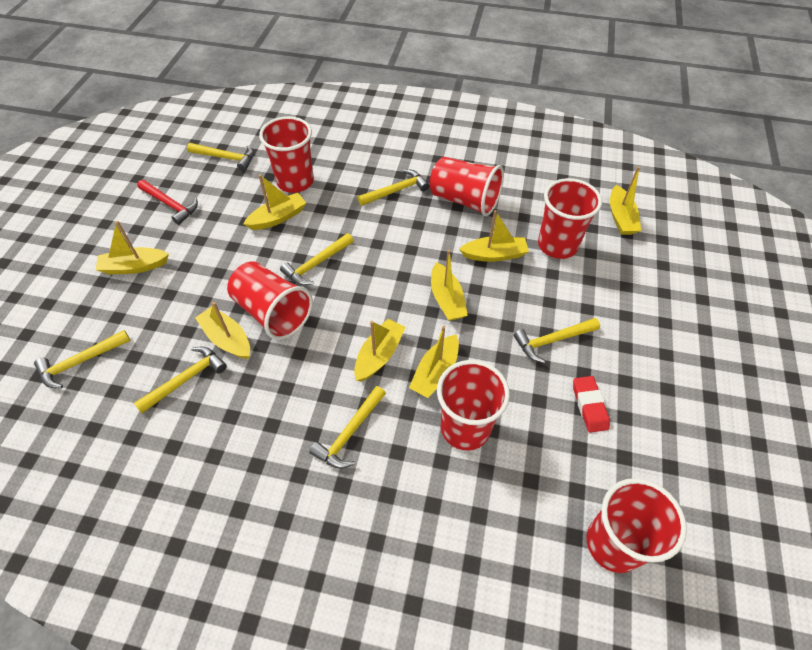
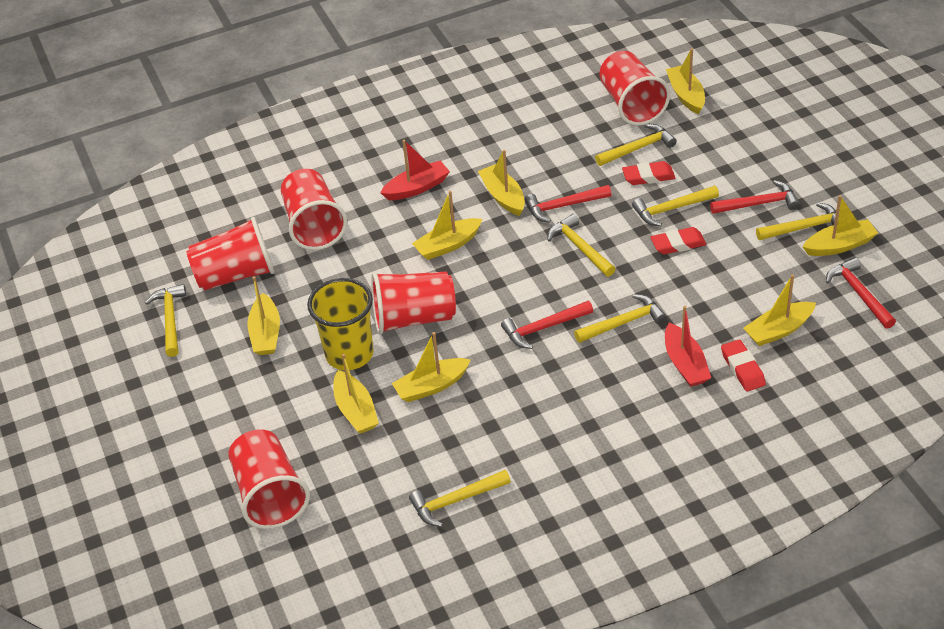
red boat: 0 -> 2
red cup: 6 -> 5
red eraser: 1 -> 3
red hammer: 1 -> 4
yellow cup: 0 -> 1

☆ ☆ ☆

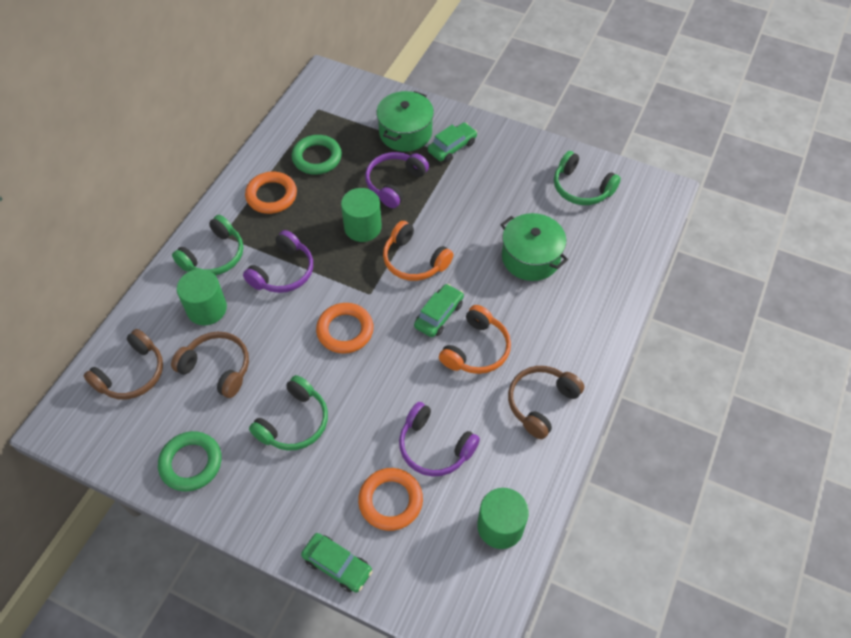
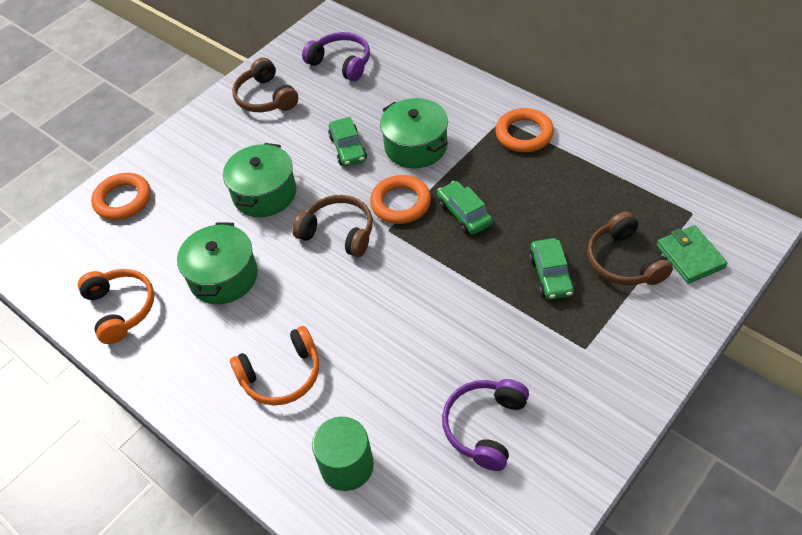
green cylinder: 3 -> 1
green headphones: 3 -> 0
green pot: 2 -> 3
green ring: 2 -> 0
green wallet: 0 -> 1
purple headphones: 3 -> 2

☆ ☆ ☆

■ Work to be completed: Could you restate, word for word, the lines above from the one with "red cup: 6 -> 5" to the one with "yellow cup: 0 -> 1", both included?

■ Solution for this problem:
red cup: 6 -> 5
red eraser: 1 -> 3
red hammer: 1 -> 4
yellow cup: 0 -> 1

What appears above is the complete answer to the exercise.